Task directions ▸ The answer must consist of every line from the entries below that contains the word "eraser".

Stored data
::::::::

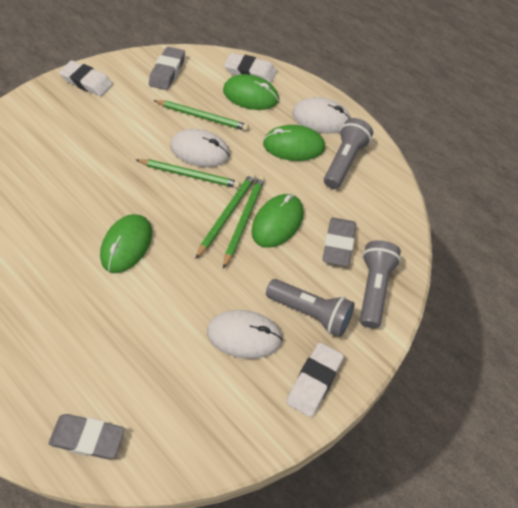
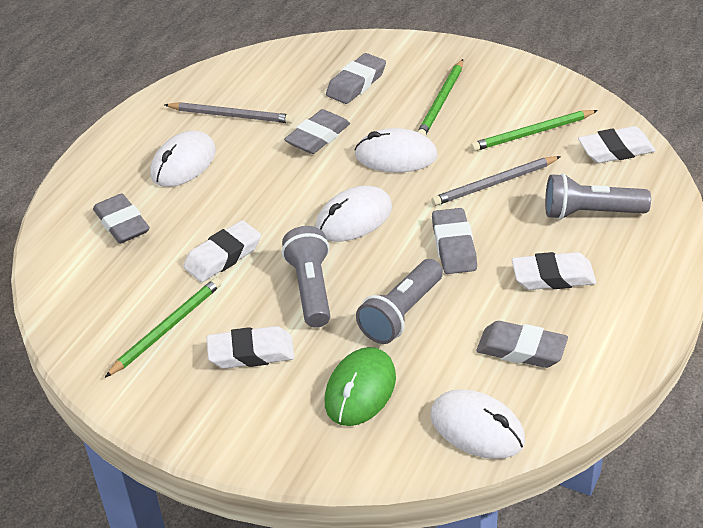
green mouse: 4 -> 1
green pencil: 4 -> 3
grey eraser: 3 -> 5
grey pencil: 0 -> 2
white eraser: 3 -> 4
white mouse: 3 -> 4

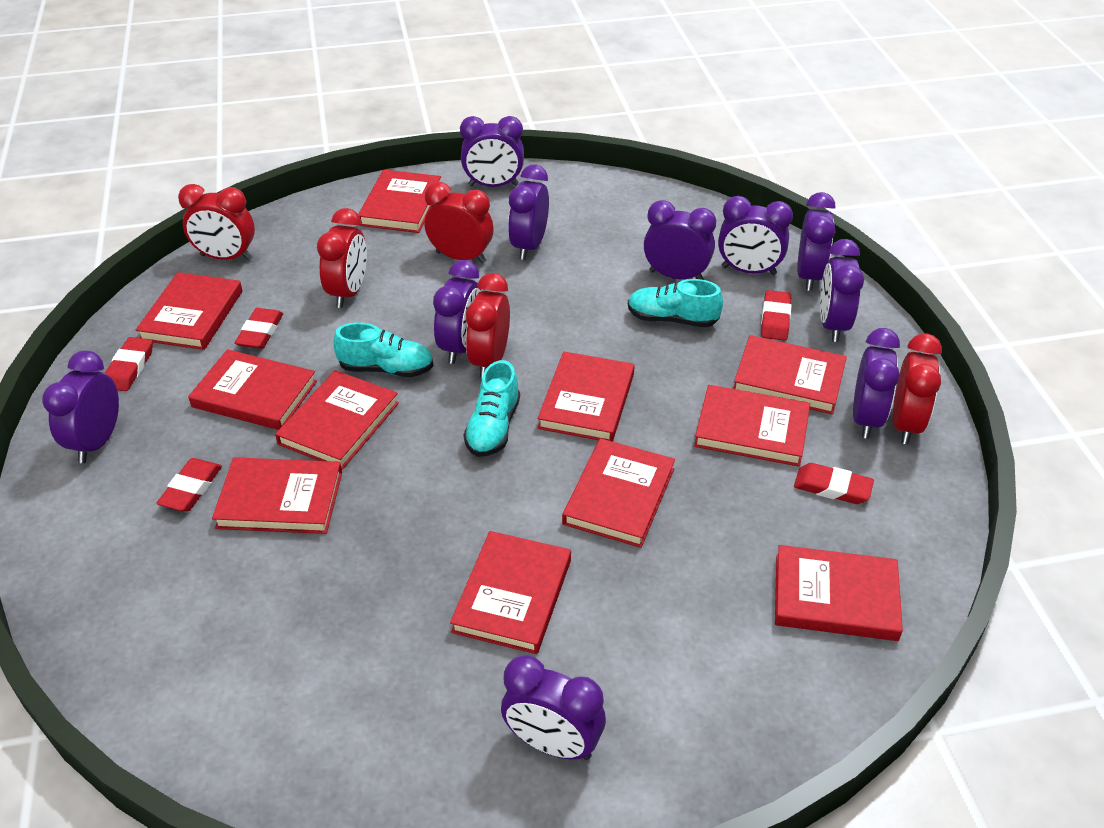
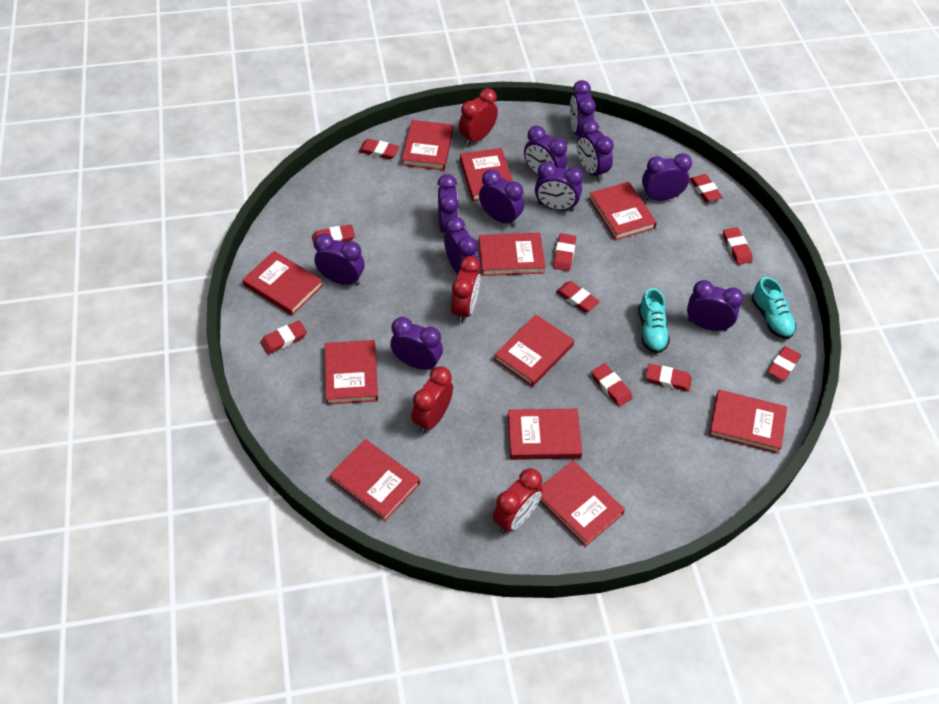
purple clock: 10 -> 11
red clock: 5 -> 4
red eraser: 5 -> 10
turquoise shoe: 3 -> 2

::::::::

Your solution ▸
grey eraser: 3 -> 5
white eraser: 3 -> 4
red eraser: 5 -> 10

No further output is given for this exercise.